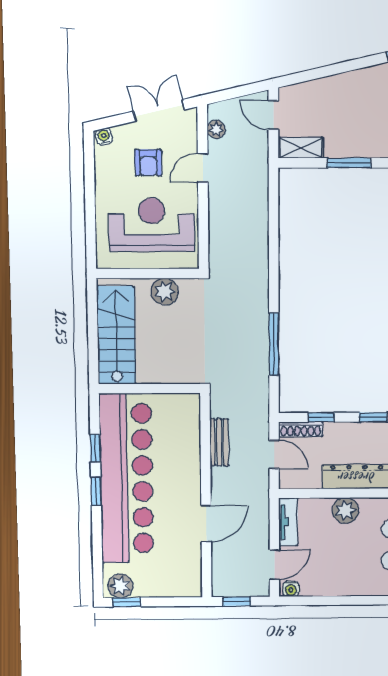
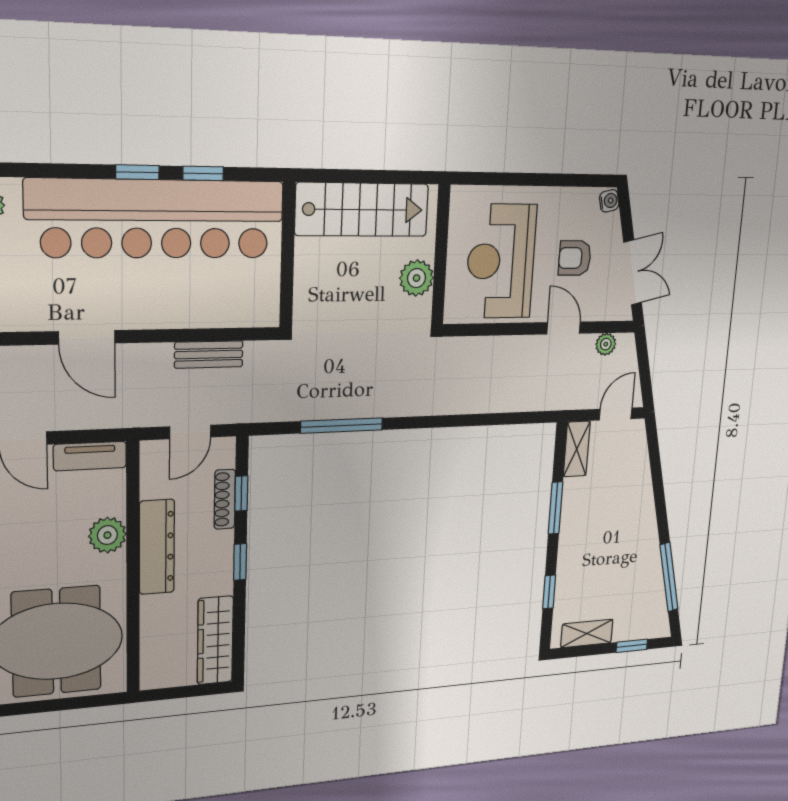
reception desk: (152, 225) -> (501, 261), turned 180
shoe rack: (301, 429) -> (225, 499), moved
***
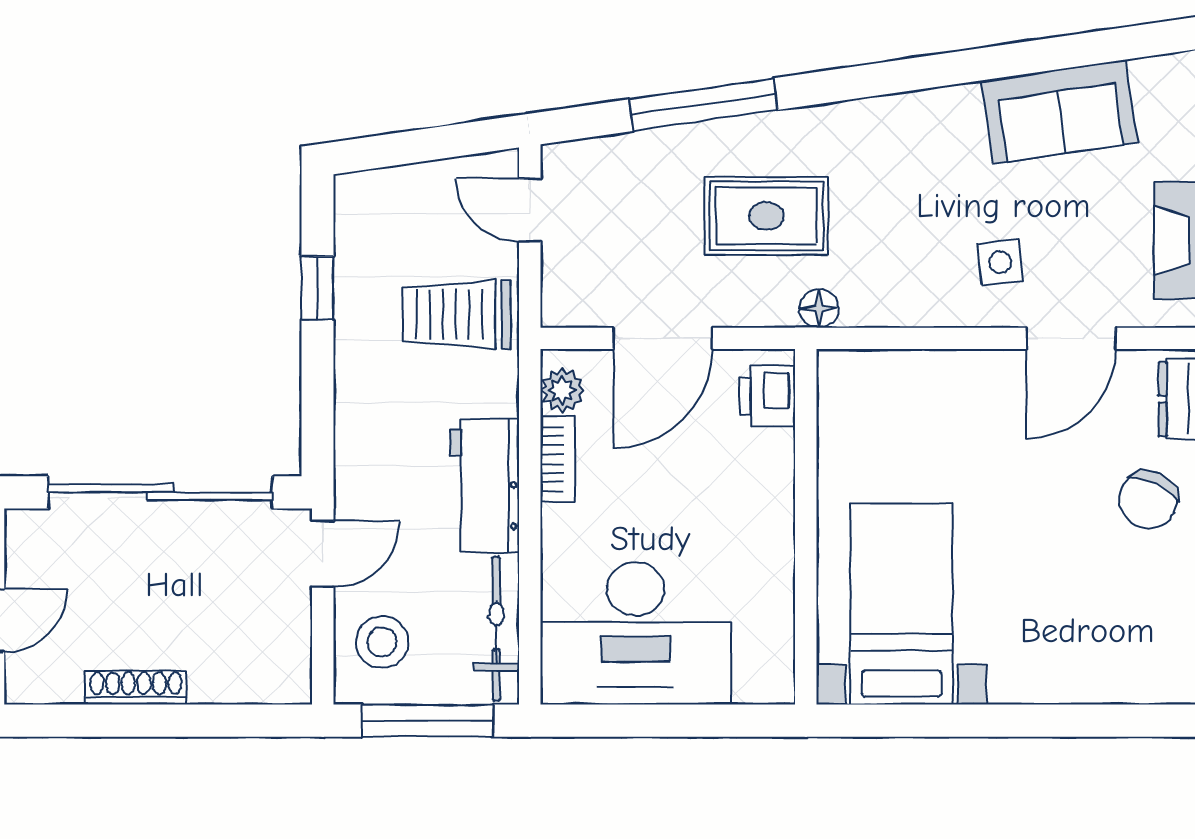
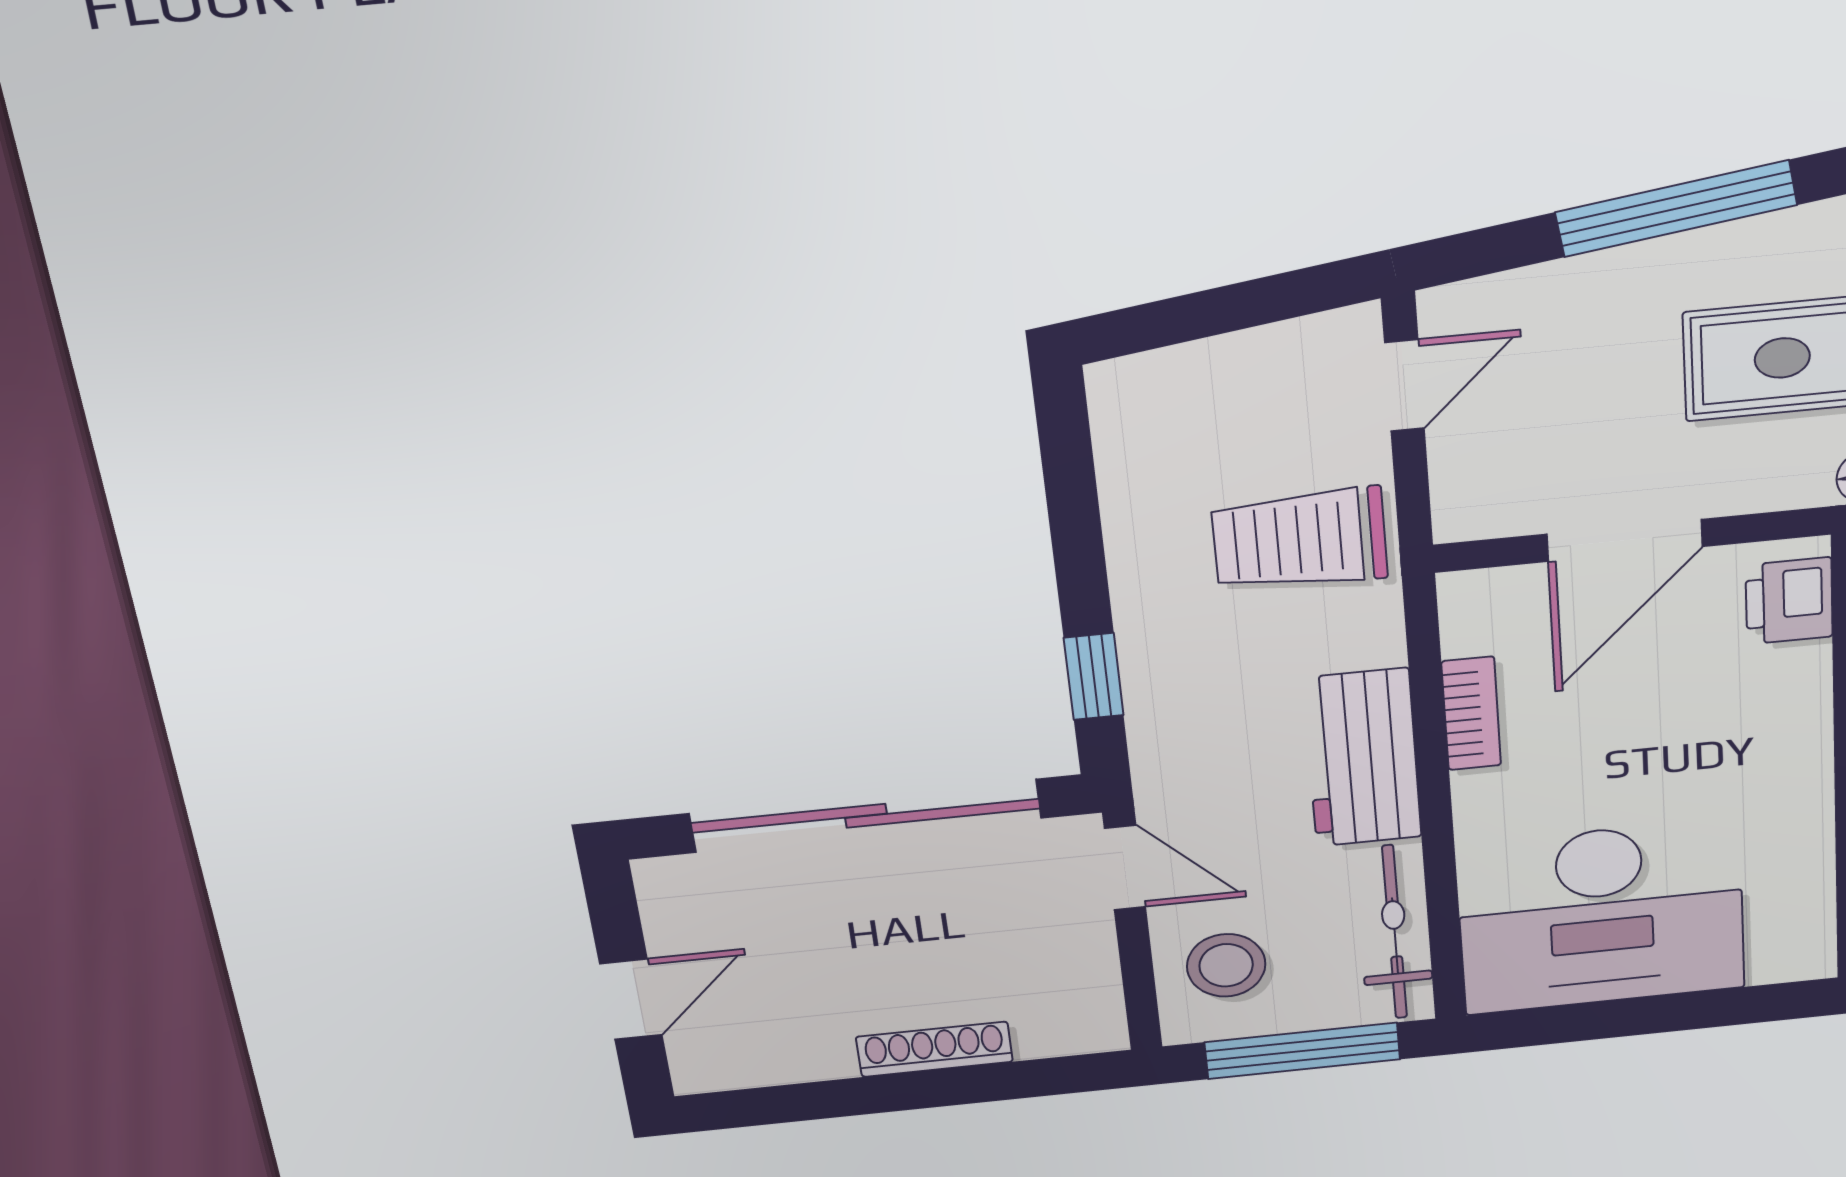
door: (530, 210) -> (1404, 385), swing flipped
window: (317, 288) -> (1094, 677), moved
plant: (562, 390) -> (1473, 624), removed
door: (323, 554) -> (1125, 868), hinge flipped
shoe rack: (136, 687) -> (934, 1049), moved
***
The string "door" appears in some lines of the material. Report how many, and nothing more.

* **SOLUTION FOR THIS EXERCISE**
2